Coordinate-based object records
- Opening Delimiter -

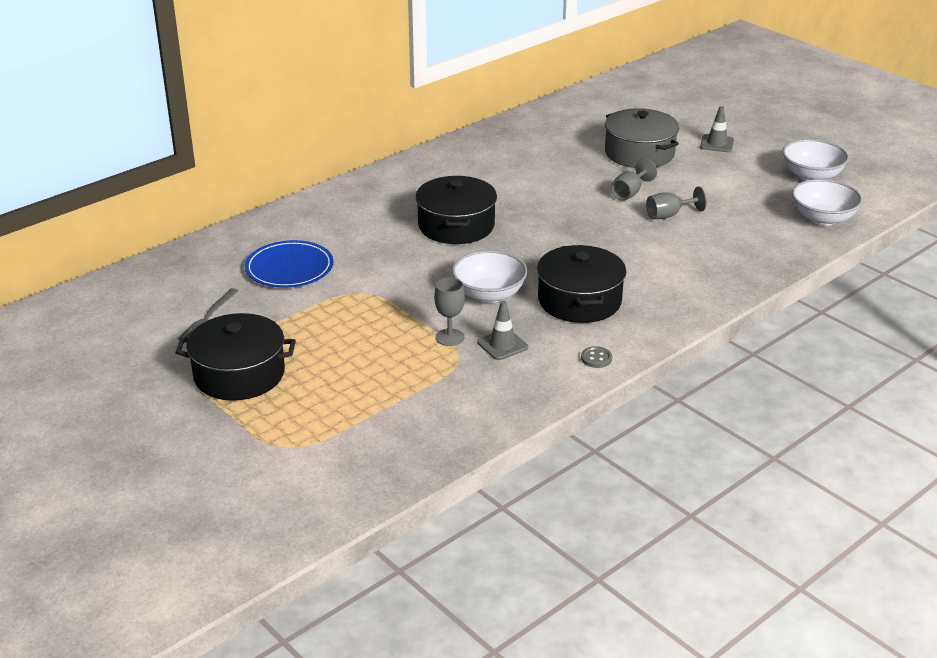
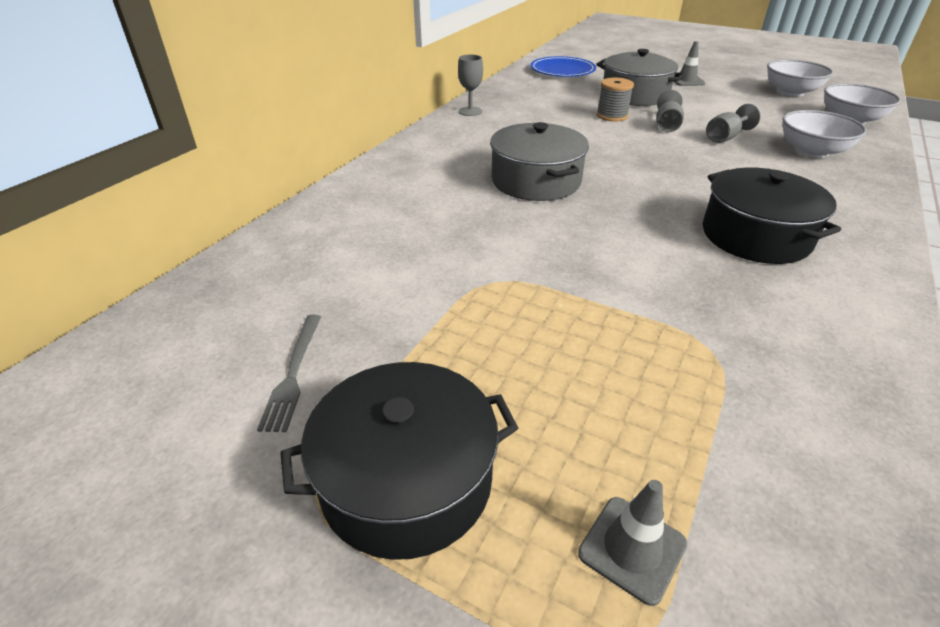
camera: 20 degrees left, 5 degrees up
(289, 268) = (375, 268): blue plate -> blue plate (562, 70)
(449, 337) = (667, 320): grey goblet -> grey goblet (470, 111)
(456, 226) = (536, 181): black pot -> grey pot
(489, 294) = (651, 250): white bowl -> white bowl (812, 151)
(502, 345) = (742, 315): grey traffic cone -> grey traffic cone (632, 548)
(589, 174) = (612, 116): none -> grey spool
(596, 358) = (869, 306): grey button -> none

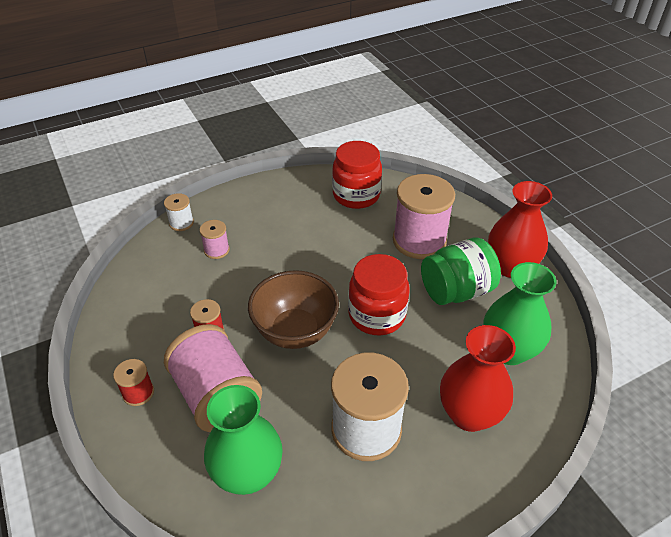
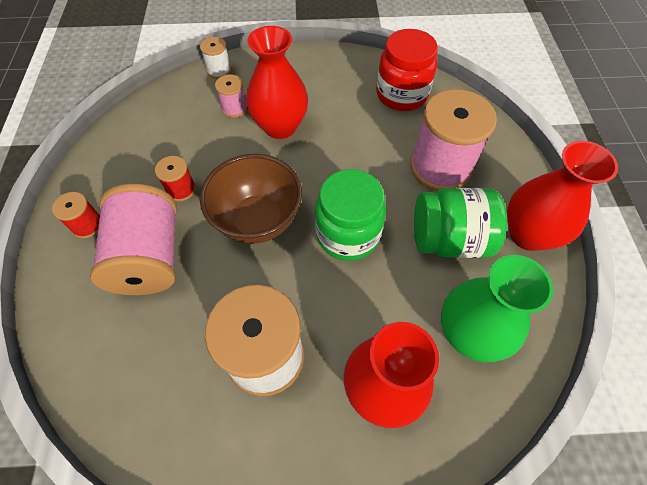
camera: 25 degrees right, 15 degrees up
(248, 474) = (130, 350): green vase -> none
(268, 252) = (280, 126): none -> red vase
(377, 315) = (348, 234): red jar -> green jar

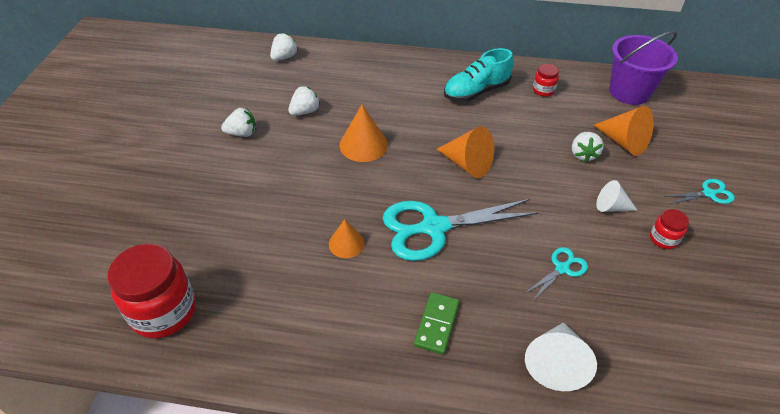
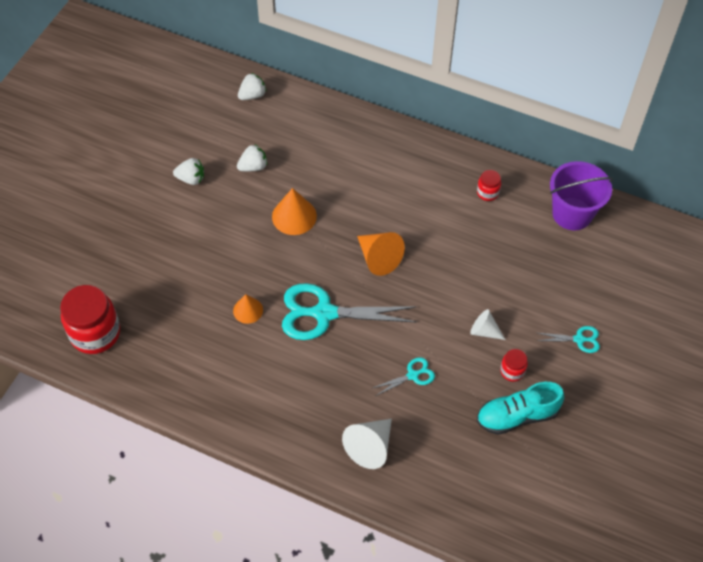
camera: 15 degrees right, 10 degrees up
(437, 324) = (294, 395): green domino -> none
(476, 91) = (421, 179): turquoise shoe -> turquoise shoe (517, 416)
(583, 154) = (488, 273): white strawberry -> none
(623, 142) = (533, 269): orange cone -> none

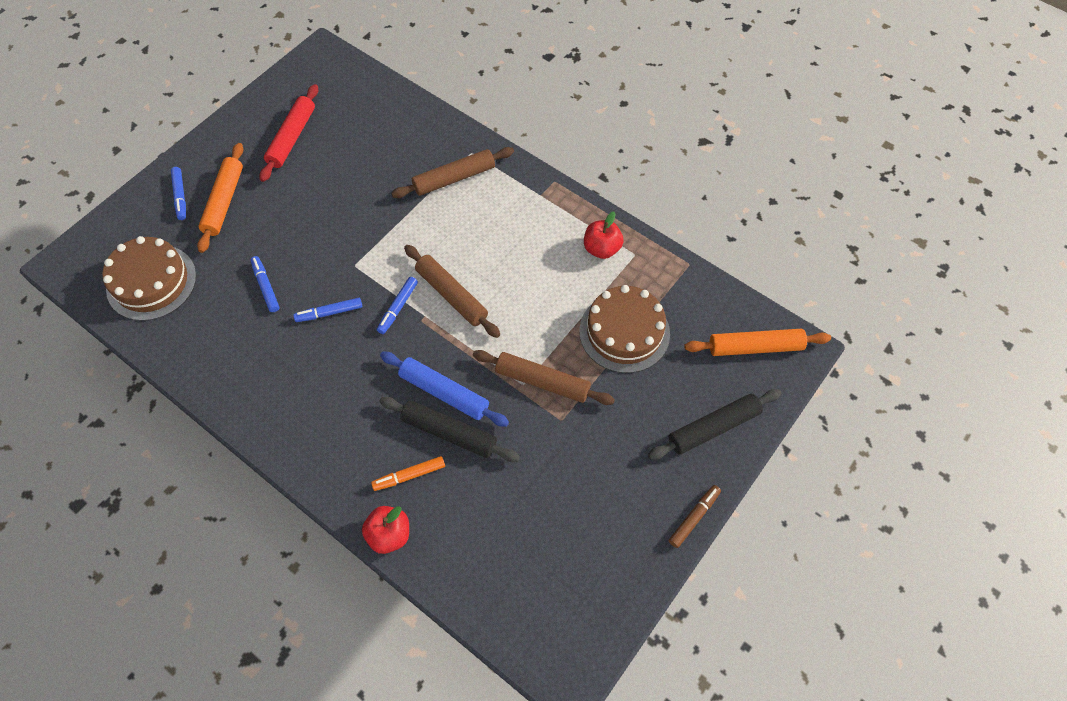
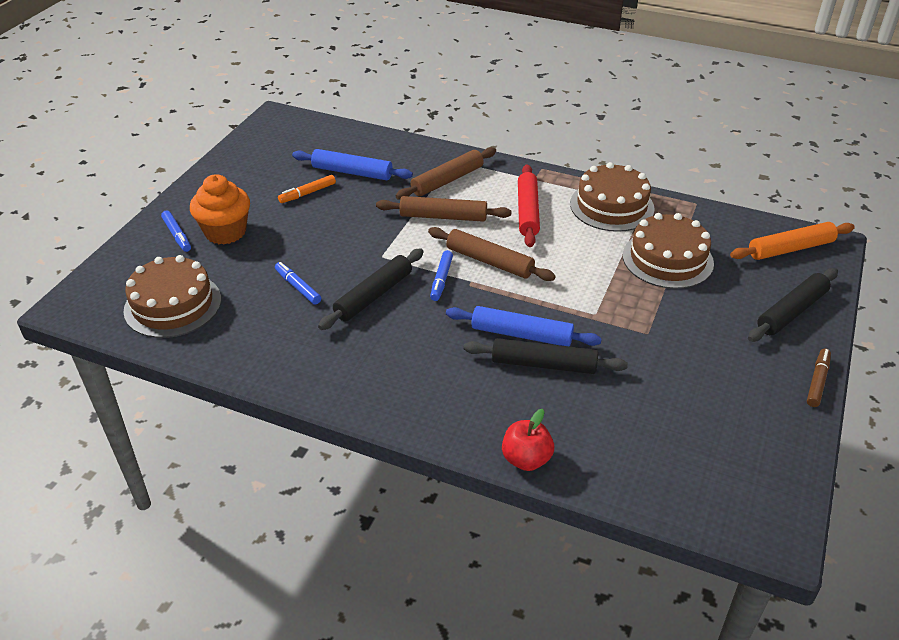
camera: 15 degrees left, 20 degrees down
(224, 202) = (225, 232): orange rolling pin -> orange cupcake
(292, 138) = (274, 177): red rolling pin -> red rolling pin (528, 212)
(329, 313) = (373, 295): blue marker -> black rolling pin
(367, 147) = (352, 172): none -> blue rolling pin
(409, 475) = (521, 406): orange marker -> orange marker (307, 193)
(542, 381) = (613, 308): brown rolling pin -> brown rolling pin (443, 216)
(601, 249) = (611, 206): red apple -> brown cake

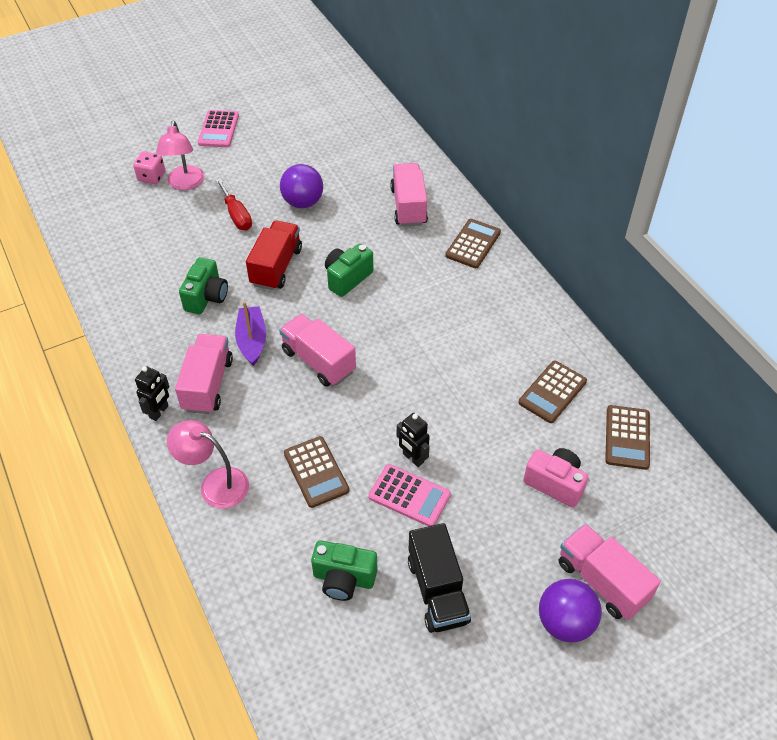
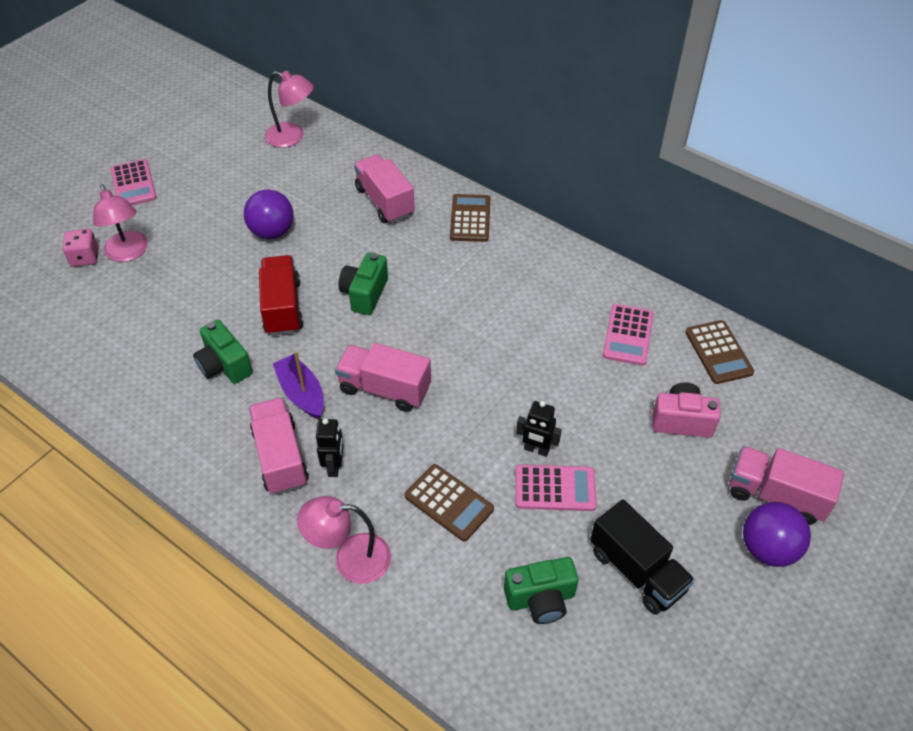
camera: 25 degrees left, 0 degrees up
(159, 412) = (243, 507): black robot -> black robot (334, 466)
(206, 297) = (224, 365): green camera -> green camera turned 150 degrees clockwise
(236, 215) = (207, 268): red screwdriver -> none
(364, 128) = (292, 137): none -> pink lamp
(552, 392) = (628, 335): brown calculator -> pink calculator

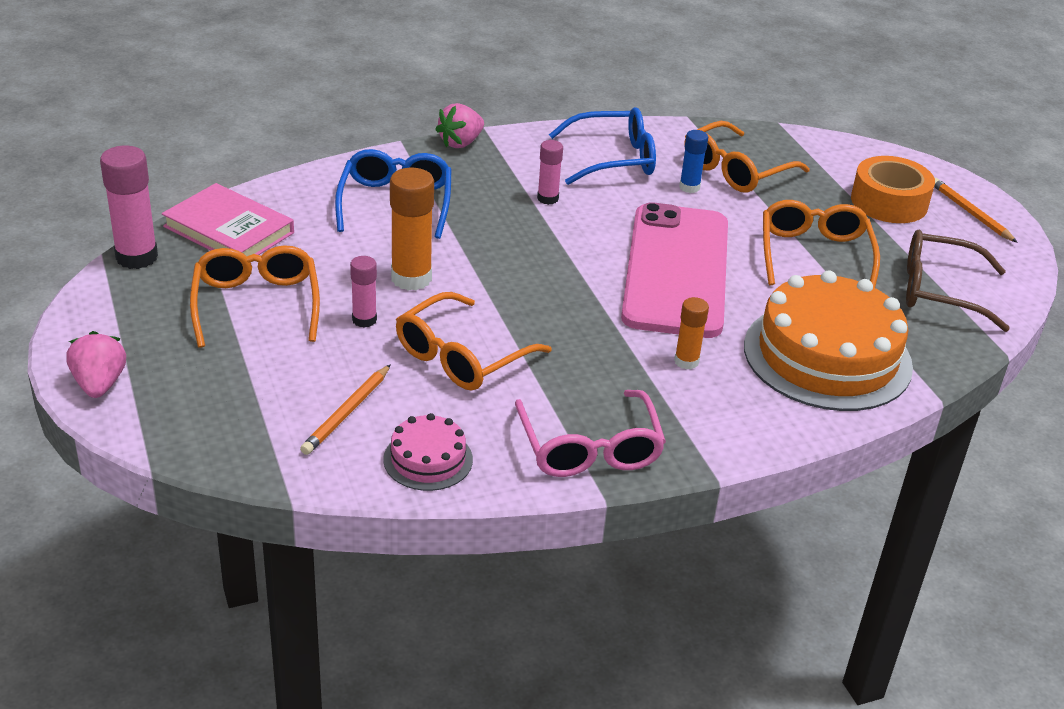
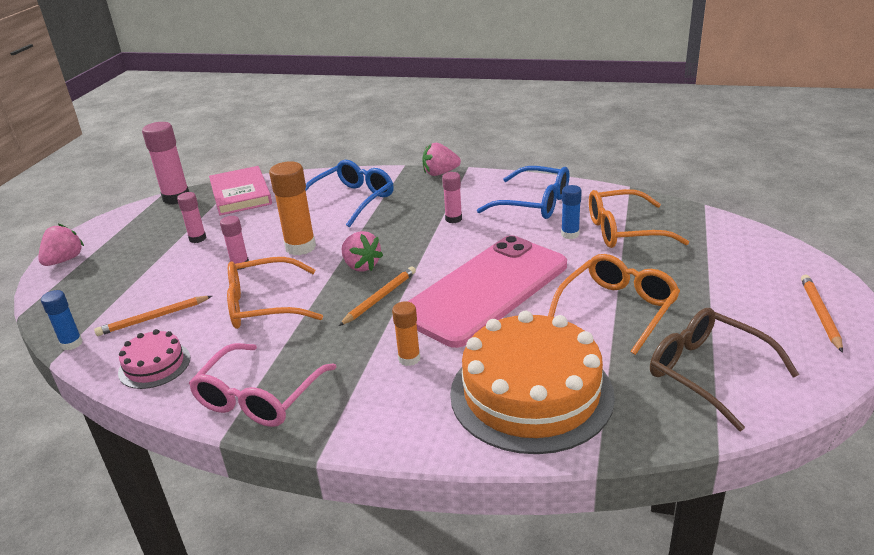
camera: 40 degrees right, 5 degrees down
(256, 303) = (197, 238): orange glasses -> pink glue stick
(285, 474) = (71, 343): none -> blue glue stick
(513, 281) = (361, 266): none -> pink strawberry
(580, 310) = (380, 298): none -> orange pencil
(889, 202) = (741, 285): orange tape -> none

- Closing Delimiter -

● Task
Repeat the records above exactly, leaving out the pictures.

● Answer to the problem
camera: 20 degrees left, 5 degrees up
(289, 268) = (375, 268): blue plate -> blue plate (562, 70)
(449, 337) = (667, 320): grey goblet -> grey goblet (470, 111)
(456, 226) = (536, 181): black pot -> grey pot
(489, 294) = (651, 250): white bowl -> white bowl (812, 151)
(502, 345) = (742, 315): grey traffic cone -> grey traffic cone (632, 548)
(589, 174) = (612, 116): none -> grey spool
(596, 358) = (869, 306): grey button -> none

camera: 25 degrees right, 15 degrees up
(248, 474) = (130, 350): green vase -> none
(268, 252) = (280, 126): none -> red vase
(377, 315) = (348, 234): red jar -> green jar

camera: 15 degrees right, 10 degrees up
(437, 324) = (294, 395): green domino -> none
(476, 91) = (421, 179): turquoise shoe -> turquoise shoe (517, 416)
(583, 154) = (488, 273): white strawberry -> none
(623, 142) = (533, 269): orange cone -> none

camera: 15 degrees left, 20 degrees down
(224, 202) = (225, 232): orange rolling pin -> orange cupcake
(292, 138) = (274, 177): red rolling pin -> red rolling pin (528, 212)
(329, 313) = (373, 295): blue marker -> black rolling pin
(367, 147) = (352, 172): none -> blue rolling pin
(409, 475) = (521, 406): orange marker -> orange marker (307, 193)
(542, 381) = (613, 308): brown rolling pin -> brown rolling pin (443, 216)
(601, 249) = (611, 206): red apple -> brown cake

camera: 25 degrees left, 0 degrees up
(159, 412) = (243, 507): black robot -> black robot (334, 466)
(206, 297) = (224, 365): green camera -> green camera turned 150 degrees clockwise
(236, 215) = (207, 268): red screwdriver -> none
(364, 128) = (292, 137): none -> pink lamp
(552, 392) = (628, 335): brown calculator -> pink calculator

camera: 40 degrees right, 5 degrees down
(256, 303) = (197, 238): orange glasses -> pink glue stick
(285, 474) = (71, 343): none -> blue glue stick
(513, 281) = (361, 266): none -> pink strawberry
(580, 310) = (380, 298): none -> orange pencil
(889, 202) = (741, 285): orange tape -> none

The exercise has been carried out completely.